» **EXERCISE OBJECTIVE**
All records, exactly as written, minus the pictures: copy them out.
Start of TASK INPUT
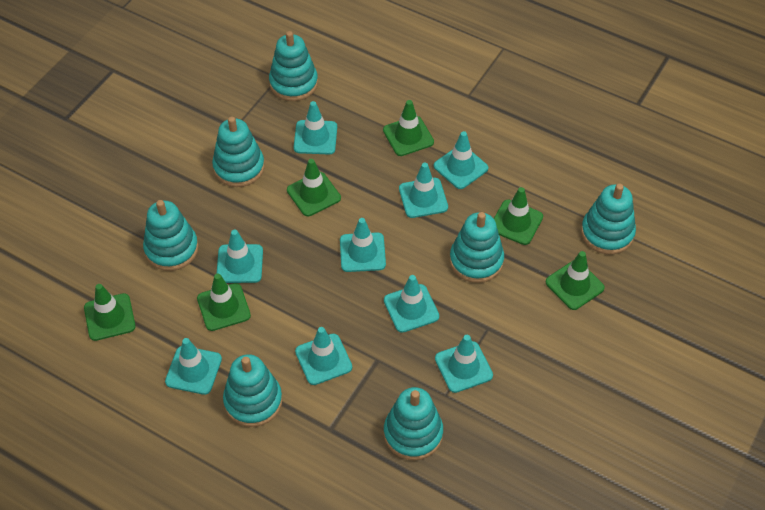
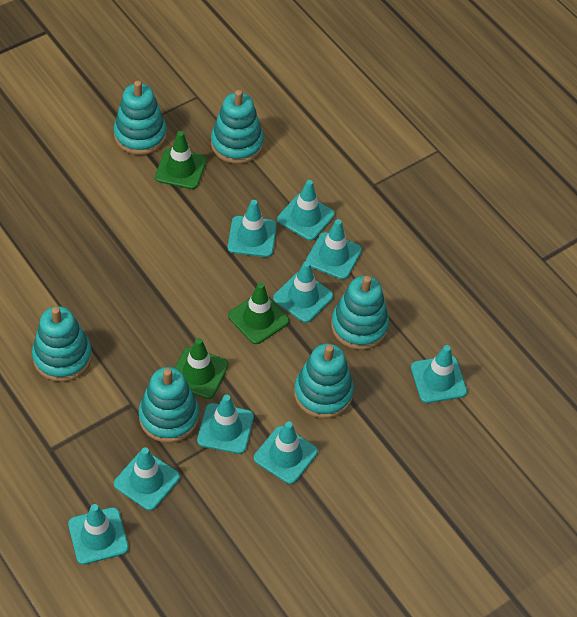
green traffic cone: 6 -> 3
turquoise stacking toy: 7 -> 6

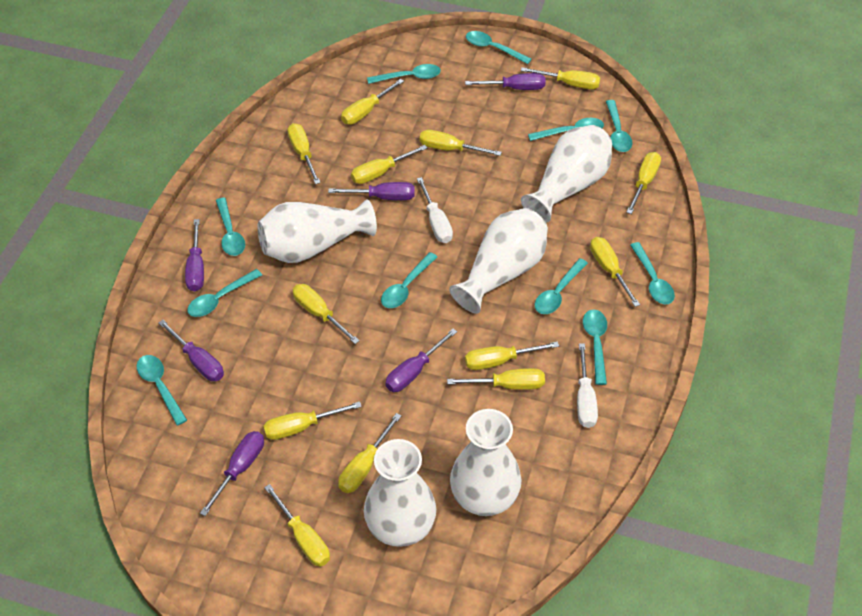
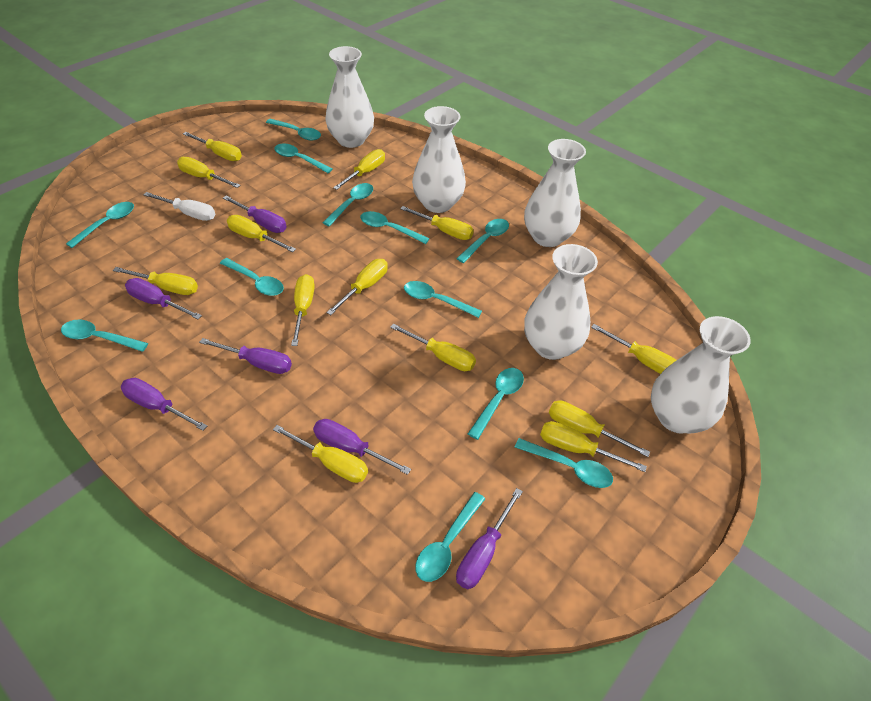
turquoise spoon: 11 -> 12
white screwdriver: 2 -> 1

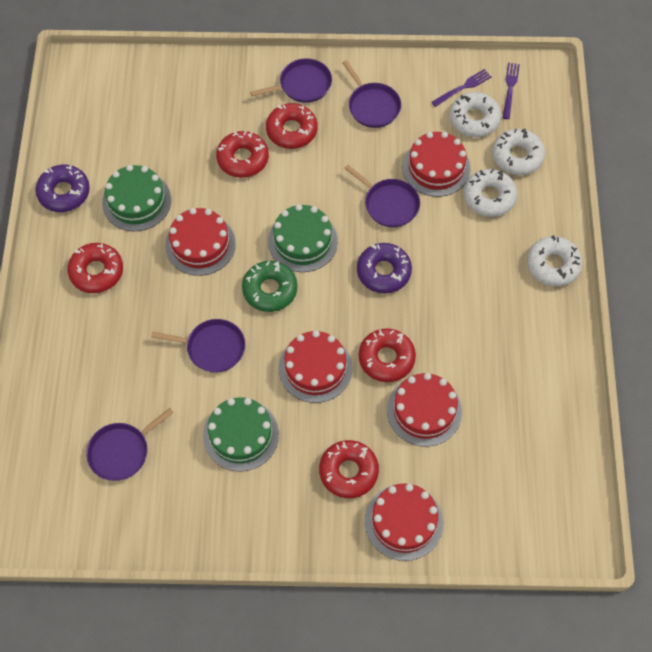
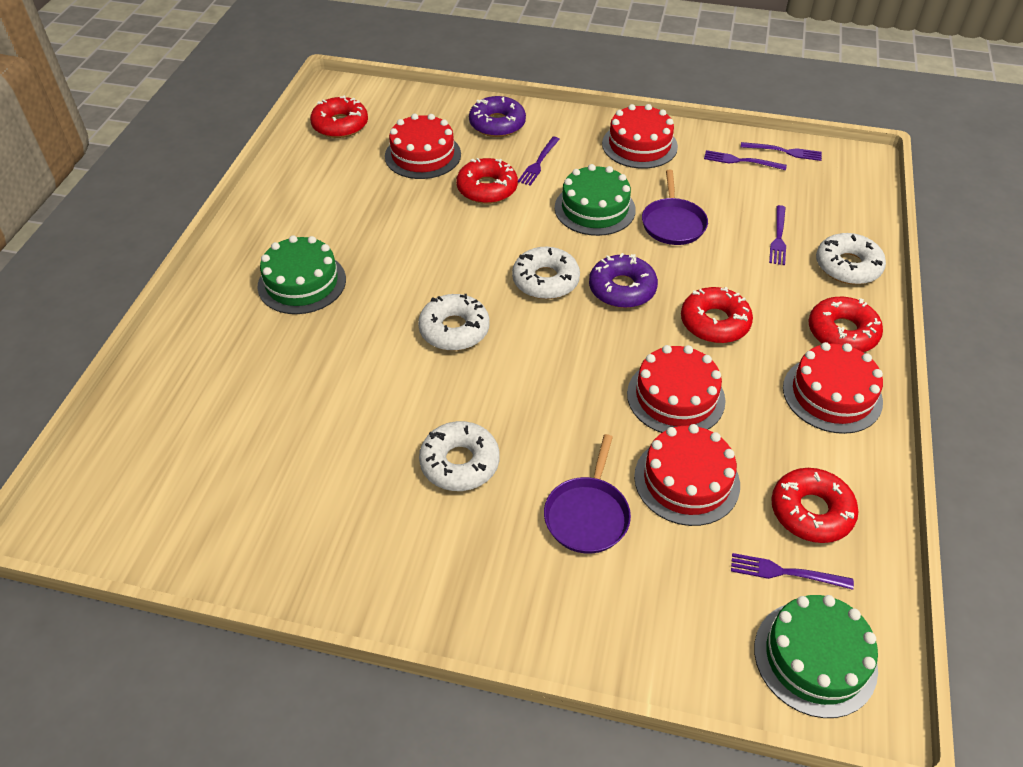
green donut: 1 -> 0
purple fork: 2 -> 5
purple pan: 5 -> 2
End of TASK INPUT
» **OUTPUT BELOW**
green traffic cone: 6 -> 3
turquoise stacking toy: 7 -> 6

turquoise spoon: 11 -> 12
white screwdriver: 2 -> 1

green donut: 1 -> 0
purple fork: 2 -> 5
purple pan: 5 -> 2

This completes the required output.